## Task input
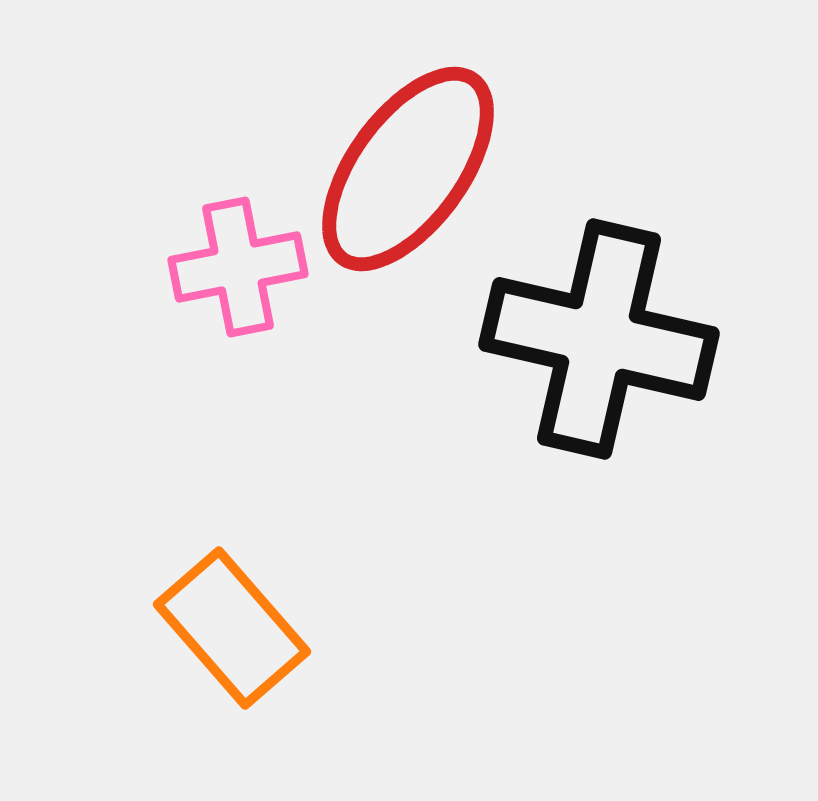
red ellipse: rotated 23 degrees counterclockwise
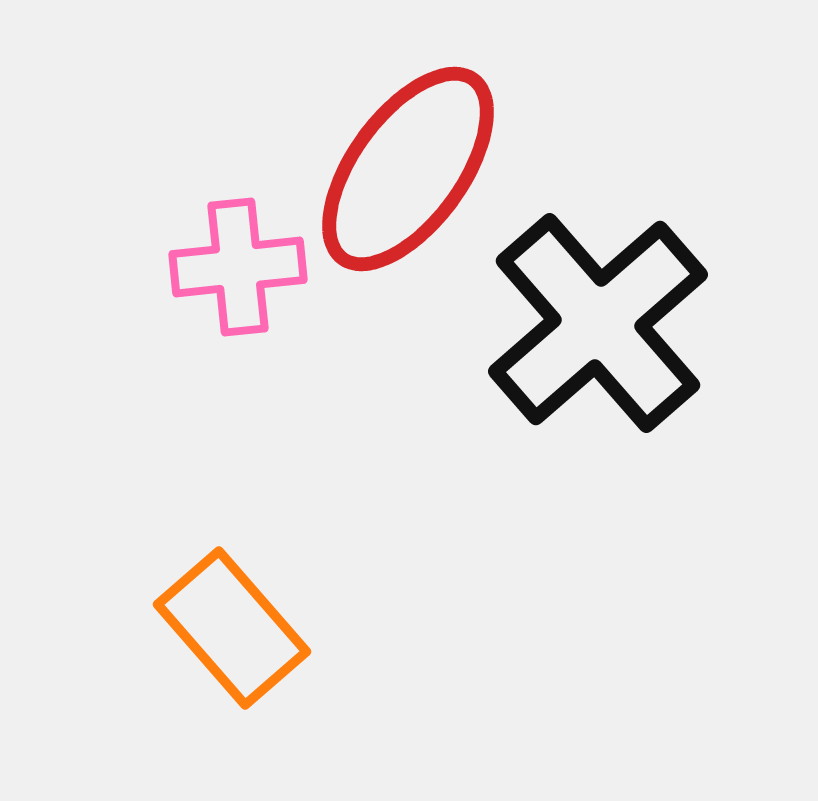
pink cross: rotated 5 degrees clockwise
black cross: moved 1 px left, 16 px up; rotated 36 degrees clockwise
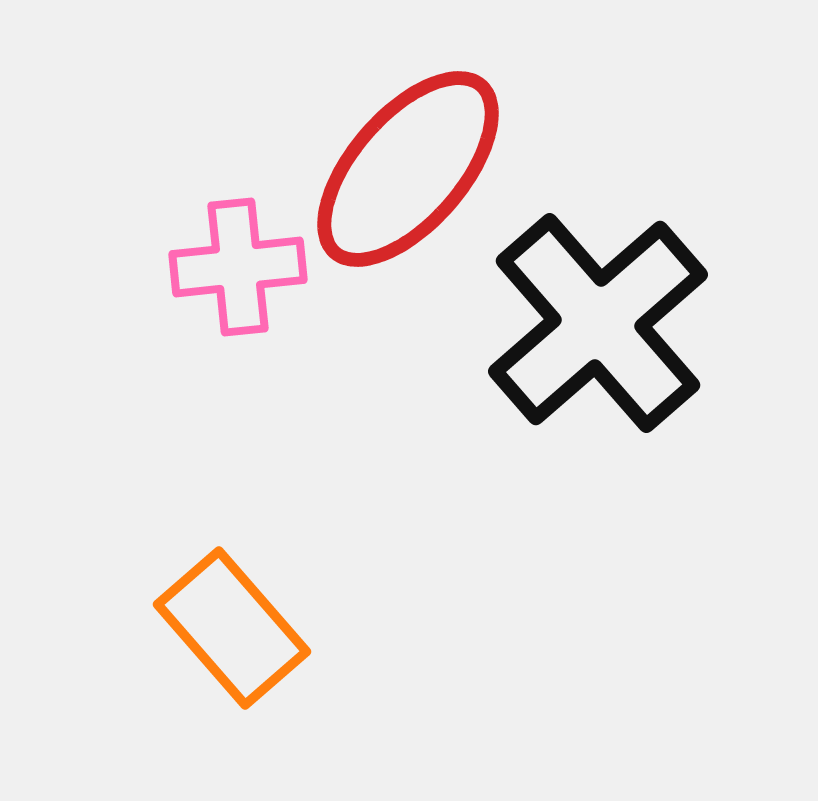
red ellipse: rotated 5 degrees clockwise
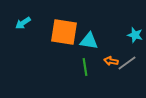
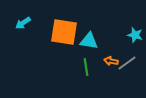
green line: moved 1 px right
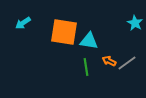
cyan star: moved 12 px up; rotated 14 degrees clockwise
orange arrow: moved 2 px left; rotated 16 degrees clockwise
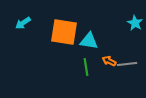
gray line: moved 1 px down; rotated 30 degrees clockwise
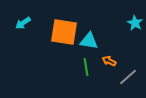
gray line: moved 1 px right, 13 px down; rotated 36 degrees counterclockwise
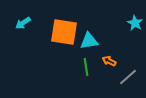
cyan triangle: rotated 18 degrees counterclockwise
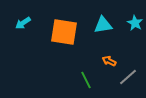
cyan triangle: moved 14 px right, 16 px up
green line: moved 13 px down; rotated 18 degrees counterclockwise
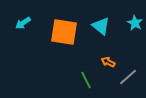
cyan triangle: moved 2 px left, 1 px down; rotated 48 degrees clockwise
orange arrow: moved 1 px left, 1 px down
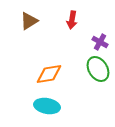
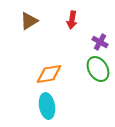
cyan ellipse: rotated 70 degrees clockwise
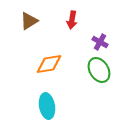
green ellipse: moved 1 px right, 1 px down
orange diamond: moved 10 px up
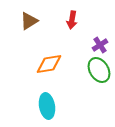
purple cross: moved 3 px down; rotated 28 degrees clockwise
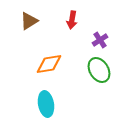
purple cross: moved 5 px up
cyan ellipse: moved 1 px left, 2 px up
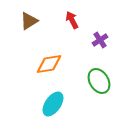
red arrow: rotated 144 degrees clockwise
green ellipse: moved 11 px down
cyan ellipse: moved 7 px right; rotated 45 degrees clockwise
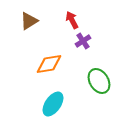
purple cross: moved 17 px left, 1 px down
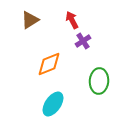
brown triangle: moved 1 px right, 1 px up
orange diamond: rotated 12 degrees counterclockwise
green ellipse: rotated 35 degrees clockwise
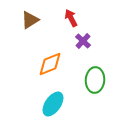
red arrow: moved 1 px left, 2 px up
purple cross: rotated 14 degrees counterclockwise
orange diamond: moved 1 px right
green ellipse: moved 4 px left, 1 px up
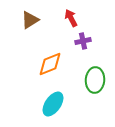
purple cross: rotated 35 degrees clockwise
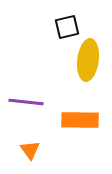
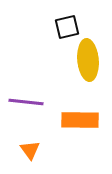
yellow ellipse: rotated 12 degrees counterclockwise
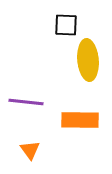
black square: moved 1 px left, 2 px up; rotated 15 degrees clockwise
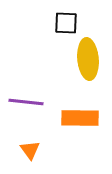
black square: moved 2 px up
yellow ellipse: moved 1 px up
orange rectangle: moved 2 px up
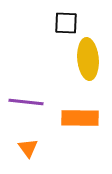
orange triangle: moved 2 px left, 2 px up
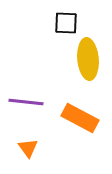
orange rectangle: rotated 27 degrees clockwise
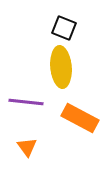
black square: moved 2 px left, 5 px down; rotated 20 degrees clockwise
yellow ellipse: moved 27 px left, 8 px down
orange triangle: moved 1 px left, 1 px up
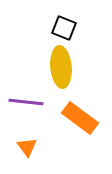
orange rectangle: rotated 9 degrees clockwise
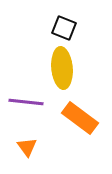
yellow ellipse: moved 1 px right, 1 px down
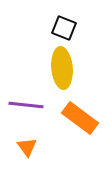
purple line: moved 3 px down
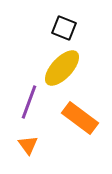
yellow ellipse: rotated 48 degrees clockwise
purple line: moved 3 px right, 3 px up; rotated 76 degrees counterclockwise
orange triangle: moved 1 px right, 2 px up
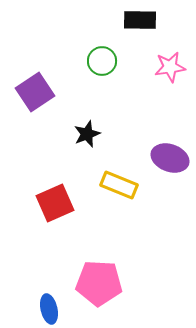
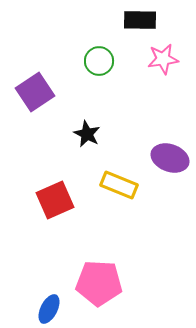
green circle: moved 3 px left
pink star: moved 7 px left, 8 px up
black star: rotated 24 degrees counterclockwise
red square: moved 3 px up
blue ellipse: rotated 40 degrees clockwise
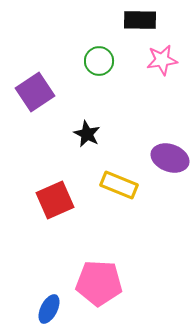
pink star: moved 1 px left, 1 px down
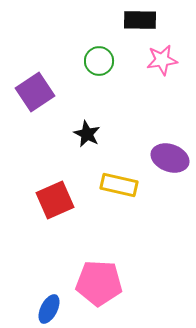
yellow rectangle: rotated 9 degrees counterclockwise
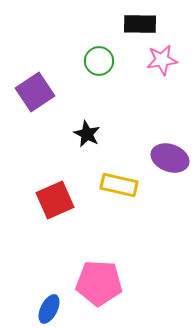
black rectangle: moved 4 px down
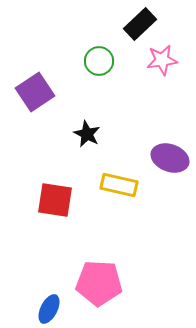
black rectangle: rotated 44 degrees counterclockwise
red square: rotated 33 degrees clockwise
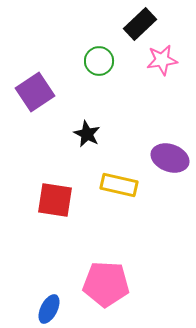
pink pentagon: moved 7 px right, 1 px down
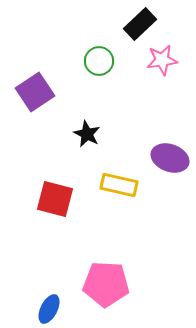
red square: moved 1 px up; rotated 6 degrees clockwise
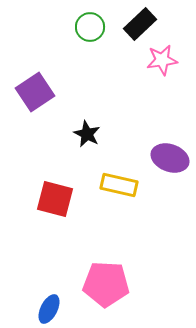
green circle: moved 9 px left, 34 px up
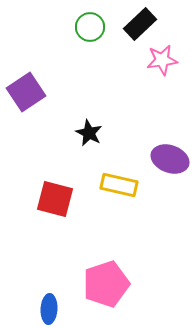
purple square: moved 9 px left
black star: moved 2 px right, 1 px up
purple ellipse: moved 1 px down
pink pentagon: rotated 21 degrees counterclockwise
blue ellipse: rotated 24 degrees counterclockwise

## Stated task
Rewrite all the records with "violet cross" substituted for "purple cross" and everything else unchanged. Leave out the picture lines.

## Response
red ellipse: rotated 23 degrees counterclockwise
pink cross: rotated 5 degrees clockwise
black cross: moved 1 px left, 16 px up; rotated 36 degrees clockwise
red ellipse: rotated 5 degrees clockwise
green line: moved 1 px right
cyan star: moved 12 px up; rotated 14 degrees clockwise
orange arrow: moved 2 px left; rotated 16 degrees clockwise
gray line: moved 1 px down; rotated 30 degrees clockwise
gray line: moved 1 px right, 13 px down; rotated 36 degrees counterclockwise
cyan triangle: rotated 18 degrees counterclockwise
cyan triangle: moved 14 px right, 16 px up
green line: moved 13 px down; rotated 18 degrees counterclockwise
cyan triangle: moved 2 px left, 1 px down; rotated 48 degrees clockwise
orange arrow: moved 1 px left, 1 px down
cyan ellipse: rotated 70 degrees clockwise
green ellipse: moved 1 px right, 1 px down
orange diamond: moved 10 px up
violet cross: moved 3 px down; rotated 28 degrees clockwise
violet cross: moved 5 px up
cyan ellipse: moved 1 px left, 2 px up
red arrow: rotated 144 degrees clockwise
green ellipse: moved 11 px down
cyan ellipse: moved 7 px right; rotated 45 degrees clockwise
violet cross: moved 17 px left, 1 px down
brown triangle: moved 1 px right, 1 px up
orange diamond: rotated 12 degrees counterclockwise
green ellipse: rotated 35 degrees clockwise
red arrow: moved 1 px left, 2 px up
violet cross: rotated 14 degrees counterclockwise
orange diamond: moved 1 px right
green ellipse: moved 4 px left, 1 px up
violet cross: rotated 35 degrees clockwise
yellow ellipse: rotated 12 degrees counterclockwise
black square: moved 1 px left, 2 px up; rotated 15 degrees clockwise
black square: moved 2 px up
yellow ellipse: moved 1 px up
orange rectangle: moved 2 px up
orange triangle: moved 2 px left, 2 px up
orange rectangle: rotated 27 degrees clockwise
black square: moved 2 px left, 5 px down; rotated 20 degrees clockwise
yellow ellipse: moved 27 px left, 8 px down
orange triangle: moved 1 px left, 1 px up
orange rectangle: rotated 9 degrees clockwise
yellow ellipse: moved 1 px right, 1 px down
purple line: moved 3 px down
yellow ellipse: rotated 48 degrees clockwise
purple line: moved 3 px right, 3 px up; rotated 76 degrees counterclockwise
orange triangle: moved 1 px right, 2 px up
green circle: moved 3 px left
pink star: moved 7 px left, 8 px up
black star: rotated 24 degrees counterclockwise
red square: moved 3 px up
blue ellipse: rotated 40 degrees clockwise
pink star: moved 1 px left, 1 px down
yellow rectangle: rotated 9 degrees counterclockwise
black rectangle: moved 4 px down
black rectangle: rotated 44 degrees counterclockwise
red square: rotated 33 degrees clockwise
pink pentagon: moved 7 px right, 1 px down
red square: moved 1 px up; rotated 6 degrees clockwise
green circle: moved 9 px left, 34 px up
purple square: moved 9 px left
black star: moved 2 px right, 1 px up
purple ellipse: moved 1 px down
pink pentagon: rotated 21 degrees counterclockwise
blue ellipse: rotated 24 degrees counterclockwise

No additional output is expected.